◆ **Input**
****************************************

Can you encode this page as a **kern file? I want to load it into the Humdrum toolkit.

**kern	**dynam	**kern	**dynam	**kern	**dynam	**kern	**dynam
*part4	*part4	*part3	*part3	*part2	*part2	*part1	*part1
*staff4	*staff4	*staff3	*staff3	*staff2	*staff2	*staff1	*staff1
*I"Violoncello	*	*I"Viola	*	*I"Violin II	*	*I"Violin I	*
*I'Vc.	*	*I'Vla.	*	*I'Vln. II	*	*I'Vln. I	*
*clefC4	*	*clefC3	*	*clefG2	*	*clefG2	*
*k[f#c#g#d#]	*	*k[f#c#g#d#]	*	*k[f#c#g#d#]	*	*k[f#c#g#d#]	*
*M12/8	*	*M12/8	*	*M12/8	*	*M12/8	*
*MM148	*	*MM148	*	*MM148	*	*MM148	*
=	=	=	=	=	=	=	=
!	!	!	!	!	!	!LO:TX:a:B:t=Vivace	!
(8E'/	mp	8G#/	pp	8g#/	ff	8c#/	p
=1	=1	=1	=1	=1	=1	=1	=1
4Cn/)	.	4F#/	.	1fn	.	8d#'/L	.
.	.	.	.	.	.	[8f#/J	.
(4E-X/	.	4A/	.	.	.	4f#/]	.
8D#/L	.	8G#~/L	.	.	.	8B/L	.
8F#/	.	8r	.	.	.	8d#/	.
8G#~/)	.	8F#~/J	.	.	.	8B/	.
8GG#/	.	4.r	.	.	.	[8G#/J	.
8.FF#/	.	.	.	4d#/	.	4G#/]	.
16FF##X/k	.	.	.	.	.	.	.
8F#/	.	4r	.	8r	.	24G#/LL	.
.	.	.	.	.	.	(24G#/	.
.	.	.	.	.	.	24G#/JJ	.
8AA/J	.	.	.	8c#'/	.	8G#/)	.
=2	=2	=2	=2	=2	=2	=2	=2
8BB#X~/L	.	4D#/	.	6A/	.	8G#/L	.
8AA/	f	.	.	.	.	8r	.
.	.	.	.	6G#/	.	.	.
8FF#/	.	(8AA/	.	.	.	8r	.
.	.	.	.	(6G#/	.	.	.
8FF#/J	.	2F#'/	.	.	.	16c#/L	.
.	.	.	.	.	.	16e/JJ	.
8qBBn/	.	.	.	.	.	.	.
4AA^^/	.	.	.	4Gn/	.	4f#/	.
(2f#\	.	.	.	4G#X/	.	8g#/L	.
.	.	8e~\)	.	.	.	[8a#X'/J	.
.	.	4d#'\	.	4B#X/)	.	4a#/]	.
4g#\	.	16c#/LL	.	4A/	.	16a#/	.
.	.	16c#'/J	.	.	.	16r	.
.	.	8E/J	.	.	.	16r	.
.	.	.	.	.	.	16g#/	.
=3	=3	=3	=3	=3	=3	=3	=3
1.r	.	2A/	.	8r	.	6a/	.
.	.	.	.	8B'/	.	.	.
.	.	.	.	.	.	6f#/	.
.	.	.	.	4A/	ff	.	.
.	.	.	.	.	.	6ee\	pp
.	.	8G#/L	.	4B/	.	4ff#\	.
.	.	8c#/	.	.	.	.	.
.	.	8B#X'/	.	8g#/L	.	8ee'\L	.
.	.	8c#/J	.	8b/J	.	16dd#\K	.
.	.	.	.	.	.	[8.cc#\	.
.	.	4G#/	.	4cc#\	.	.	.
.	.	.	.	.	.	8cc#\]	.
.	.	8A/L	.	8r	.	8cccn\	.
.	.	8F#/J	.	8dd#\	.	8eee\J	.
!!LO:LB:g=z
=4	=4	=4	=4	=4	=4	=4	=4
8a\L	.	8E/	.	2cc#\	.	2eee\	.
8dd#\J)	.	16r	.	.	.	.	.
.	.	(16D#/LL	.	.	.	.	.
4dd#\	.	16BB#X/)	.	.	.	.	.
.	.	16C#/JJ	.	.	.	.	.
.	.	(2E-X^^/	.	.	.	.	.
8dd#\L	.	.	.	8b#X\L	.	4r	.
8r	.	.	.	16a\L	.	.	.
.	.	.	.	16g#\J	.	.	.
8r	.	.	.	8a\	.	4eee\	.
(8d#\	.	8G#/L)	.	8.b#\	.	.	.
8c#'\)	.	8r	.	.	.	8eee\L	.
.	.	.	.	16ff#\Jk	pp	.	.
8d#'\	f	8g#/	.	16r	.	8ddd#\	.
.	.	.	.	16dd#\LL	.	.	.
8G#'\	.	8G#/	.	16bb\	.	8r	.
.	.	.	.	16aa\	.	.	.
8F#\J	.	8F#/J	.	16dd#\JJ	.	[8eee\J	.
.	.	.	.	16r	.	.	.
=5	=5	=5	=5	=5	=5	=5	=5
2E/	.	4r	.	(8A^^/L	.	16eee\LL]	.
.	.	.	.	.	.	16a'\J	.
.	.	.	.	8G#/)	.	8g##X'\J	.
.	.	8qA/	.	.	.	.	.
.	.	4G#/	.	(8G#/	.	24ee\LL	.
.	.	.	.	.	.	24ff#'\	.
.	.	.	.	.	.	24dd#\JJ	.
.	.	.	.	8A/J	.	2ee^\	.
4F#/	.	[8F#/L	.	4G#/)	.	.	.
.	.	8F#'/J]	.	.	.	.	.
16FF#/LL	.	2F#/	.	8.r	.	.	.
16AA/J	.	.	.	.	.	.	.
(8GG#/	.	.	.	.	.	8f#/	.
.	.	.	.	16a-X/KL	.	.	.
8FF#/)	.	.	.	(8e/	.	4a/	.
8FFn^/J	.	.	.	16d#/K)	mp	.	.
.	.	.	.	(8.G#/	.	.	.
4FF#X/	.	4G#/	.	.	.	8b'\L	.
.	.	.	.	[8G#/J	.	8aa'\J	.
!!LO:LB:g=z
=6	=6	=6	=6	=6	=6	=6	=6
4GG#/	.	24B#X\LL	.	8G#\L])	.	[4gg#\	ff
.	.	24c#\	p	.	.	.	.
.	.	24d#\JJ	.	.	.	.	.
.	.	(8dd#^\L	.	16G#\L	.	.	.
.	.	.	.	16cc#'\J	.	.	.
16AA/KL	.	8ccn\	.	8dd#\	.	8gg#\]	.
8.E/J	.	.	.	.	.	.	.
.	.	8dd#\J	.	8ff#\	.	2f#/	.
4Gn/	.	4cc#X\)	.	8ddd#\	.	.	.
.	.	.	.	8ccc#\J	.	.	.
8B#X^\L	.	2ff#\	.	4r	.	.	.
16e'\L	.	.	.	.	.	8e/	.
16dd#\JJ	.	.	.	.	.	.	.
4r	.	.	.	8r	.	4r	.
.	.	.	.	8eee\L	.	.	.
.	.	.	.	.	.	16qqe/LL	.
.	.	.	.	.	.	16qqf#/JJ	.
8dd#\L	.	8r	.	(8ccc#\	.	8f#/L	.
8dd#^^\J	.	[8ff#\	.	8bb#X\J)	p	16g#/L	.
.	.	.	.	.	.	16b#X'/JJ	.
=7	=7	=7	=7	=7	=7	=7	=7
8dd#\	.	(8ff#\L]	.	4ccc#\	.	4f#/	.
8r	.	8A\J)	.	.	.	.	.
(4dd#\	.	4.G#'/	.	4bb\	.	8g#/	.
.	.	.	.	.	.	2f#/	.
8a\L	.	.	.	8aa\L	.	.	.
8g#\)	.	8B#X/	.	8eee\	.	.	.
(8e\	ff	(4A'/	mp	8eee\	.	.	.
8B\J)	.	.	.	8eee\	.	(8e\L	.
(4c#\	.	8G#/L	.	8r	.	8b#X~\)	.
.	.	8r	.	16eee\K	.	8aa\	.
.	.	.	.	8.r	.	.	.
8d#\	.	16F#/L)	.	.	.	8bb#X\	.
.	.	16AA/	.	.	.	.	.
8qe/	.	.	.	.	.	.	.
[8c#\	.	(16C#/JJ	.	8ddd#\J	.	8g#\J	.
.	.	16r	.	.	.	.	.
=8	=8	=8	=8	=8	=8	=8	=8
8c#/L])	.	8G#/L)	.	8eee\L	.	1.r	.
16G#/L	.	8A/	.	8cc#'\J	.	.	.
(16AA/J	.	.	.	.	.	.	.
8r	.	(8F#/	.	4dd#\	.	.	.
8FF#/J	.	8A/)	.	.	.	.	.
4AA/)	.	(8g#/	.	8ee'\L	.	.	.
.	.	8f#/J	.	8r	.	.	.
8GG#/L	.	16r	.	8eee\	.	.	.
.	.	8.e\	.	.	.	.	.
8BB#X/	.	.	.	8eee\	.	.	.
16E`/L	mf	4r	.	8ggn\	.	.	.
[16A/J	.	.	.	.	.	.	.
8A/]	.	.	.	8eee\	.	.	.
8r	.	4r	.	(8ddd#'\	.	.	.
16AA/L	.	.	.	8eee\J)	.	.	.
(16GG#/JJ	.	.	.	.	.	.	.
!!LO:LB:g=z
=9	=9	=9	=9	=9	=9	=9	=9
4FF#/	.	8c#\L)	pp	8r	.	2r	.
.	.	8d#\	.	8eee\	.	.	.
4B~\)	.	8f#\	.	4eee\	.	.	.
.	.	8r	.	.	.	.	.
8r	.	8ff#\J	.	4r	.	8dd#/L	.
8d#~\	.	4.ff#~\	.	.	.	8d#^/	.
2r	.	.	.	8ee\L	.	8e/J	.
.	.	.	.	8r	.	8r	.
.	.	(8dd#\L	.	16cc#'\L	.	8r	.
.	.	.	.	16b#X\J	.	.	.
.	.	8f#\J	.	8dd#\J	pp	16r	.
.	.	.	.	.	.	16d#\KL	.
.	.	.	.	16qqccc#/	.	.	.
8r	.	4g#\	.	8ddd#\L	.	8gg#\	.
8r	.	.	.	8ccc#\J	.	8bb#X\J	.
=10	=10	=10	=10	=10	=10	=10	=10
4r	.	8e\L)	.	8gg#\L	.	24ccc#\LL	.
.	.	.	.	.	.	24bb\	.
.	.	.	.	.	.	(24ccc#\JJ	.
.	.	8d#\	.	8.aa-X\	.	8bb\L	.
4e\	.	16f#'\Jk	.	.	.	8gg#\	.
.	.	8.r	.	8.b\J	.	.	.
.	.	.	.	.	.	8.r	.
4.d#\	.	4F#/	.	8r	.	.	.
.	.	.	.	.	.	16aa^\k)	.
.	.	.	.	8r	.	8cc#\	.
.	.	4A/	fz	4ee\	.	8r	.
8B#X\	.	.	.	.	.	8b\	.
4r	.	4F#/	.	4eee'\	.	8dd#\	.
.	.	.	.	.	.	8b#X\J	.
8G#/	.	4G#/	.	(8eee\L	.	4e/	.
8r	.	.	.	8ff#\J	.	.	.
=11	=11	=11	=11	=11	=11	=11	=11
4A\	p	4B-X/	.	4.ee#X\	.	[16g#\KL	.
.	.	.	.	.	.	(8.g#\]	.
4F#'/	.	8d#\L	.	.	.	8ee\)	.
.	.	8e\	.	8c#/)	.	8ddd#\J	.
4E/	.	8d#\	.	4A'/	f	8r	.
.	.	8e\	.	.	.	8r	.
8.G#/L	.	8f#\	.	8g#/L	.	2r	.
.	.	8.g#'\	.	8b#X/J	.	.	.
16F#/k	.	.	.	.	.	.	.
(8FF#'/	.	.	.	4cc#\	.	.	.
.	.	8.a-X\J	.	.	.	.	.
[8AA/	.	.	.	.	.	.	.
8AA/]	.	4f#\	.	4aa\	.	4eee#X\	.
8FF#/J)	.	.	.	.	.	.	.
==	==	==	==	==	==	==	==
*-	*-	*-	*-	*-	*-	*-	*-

****************************************

◆ **Task goal**
Pull out every line of the records that contains the string "kern", matching case exactly.

◆ **Written solution**
Can you encode this page as a **kern file? I want to load it into the Humdrum toolkit.
**kern	**dynam	**kern	**dynam	**kern	**dynam	**kern	**dynam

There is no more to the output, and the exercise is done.